Coordinate-based object records:

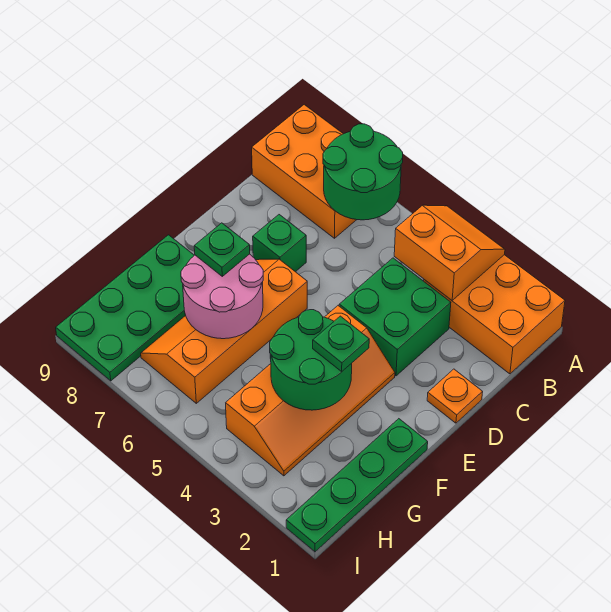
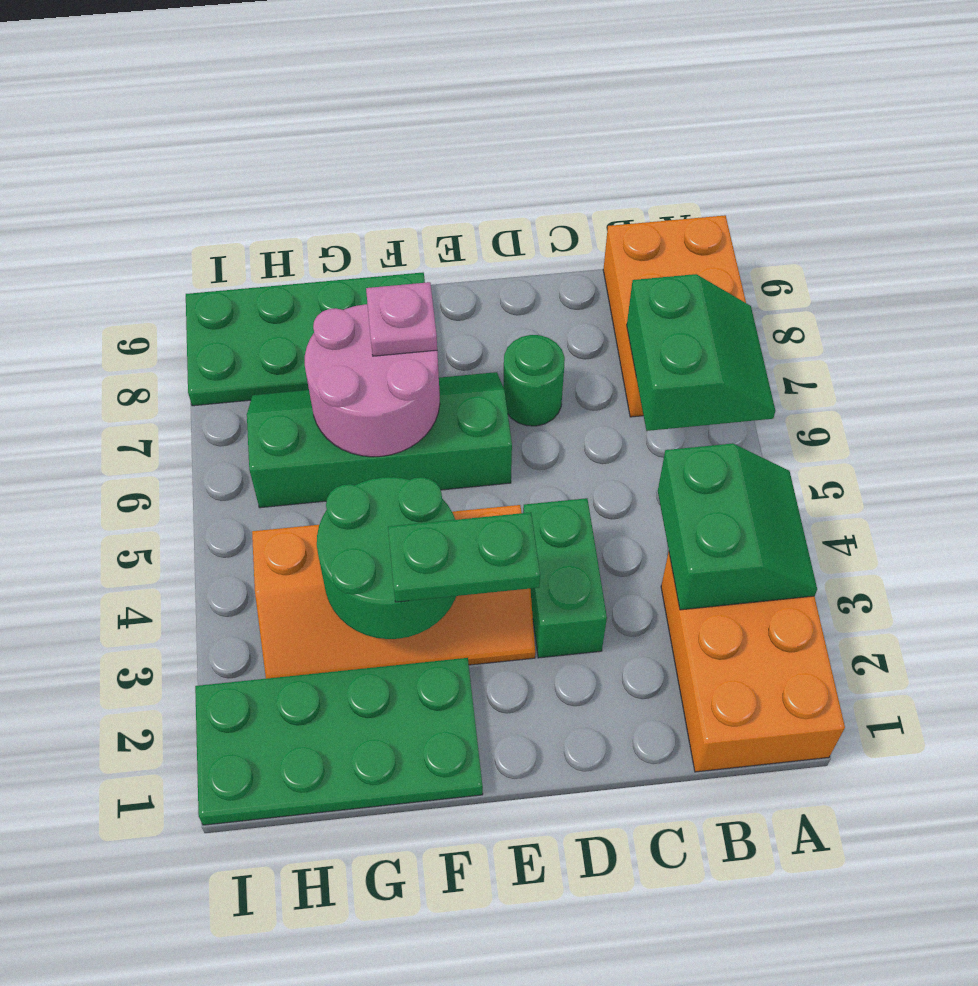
orange slope A3:B4 level 2 top B -> green slope A3:B4 level 2 top B
green round brick A6:B7 level 2 -> green slope A6:B7 level 2 top B
green brick C3:D4 level 1 -> green brick D3:D4 level 1
orange plate D1 level 1 -> none
green brick D7 level 1 -> green round brick D7 level 1
orange slope E6:H7 level 1 top 6 -> green slope E6:H7 level 1 top 6
green plate F1:I1 level 1 -> green plate F1:I2 level 1
green plate F3 level 3 -> green plate E3:F3 level 3
green plate F7 level 3 -> pink plate F7 level 3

Assignment: Go through the records above and return every line that holds the string "slope".

Task answer:
orange slope A3:B4 level 2 top B -> green slope A3:B4 level 2 top B
green round brick A6:B7 level 2 -> green slope A6:B7 level 2 top B
orange slope E6:H7 level 1 top 6 -> green slope E6:H7 level 1 top 6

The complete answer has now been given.